- **What you need to do**
From the line with "purple ellipse: rotated" through the line with "purple hexagon: moved", repeat the entries verbatim, both end lines included, and add nothing.

- **Data for the task**

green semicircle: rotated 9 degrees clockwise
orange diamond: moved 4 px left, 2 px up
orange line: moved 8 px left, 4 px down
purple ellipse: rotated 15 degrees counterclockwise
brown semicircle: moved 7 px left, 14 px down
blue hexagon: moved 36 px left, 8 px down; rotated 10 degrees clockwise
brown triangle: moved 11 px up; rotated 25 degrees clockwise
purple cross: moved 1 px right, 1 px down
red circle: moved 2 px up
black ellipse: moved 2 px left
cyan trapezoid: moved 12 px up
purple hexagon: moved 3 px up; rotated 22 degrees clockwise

* * *

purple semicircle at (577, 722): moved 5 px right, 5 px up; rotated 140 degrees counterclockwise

* * *

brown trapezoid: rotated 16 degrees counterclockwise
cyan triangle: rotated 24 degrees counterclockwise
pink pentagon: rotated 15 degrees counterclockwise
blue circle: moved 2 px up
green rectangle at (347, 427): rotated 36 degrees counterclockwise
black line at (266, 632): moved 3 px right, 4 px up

- **Solution to this task**
purple ellipse: rotated 15 degrees counterclockwise
brown semicircle: moved 7 px left, 14 px down
blue hexagon: moved 36 px left, 8 px down; rotated 10 degrees clockwise
brown triangle: moved 11 px up; rotated 25 degrees clockwise
purple cross: moved 1 px right, 1 px down
red circle: moved 2 px up
black ellipse: moved 2 px left
cyan trapezoid: moved 12 px up
purple hexagon: moved 3 px up; rotated 22 degrees clockwise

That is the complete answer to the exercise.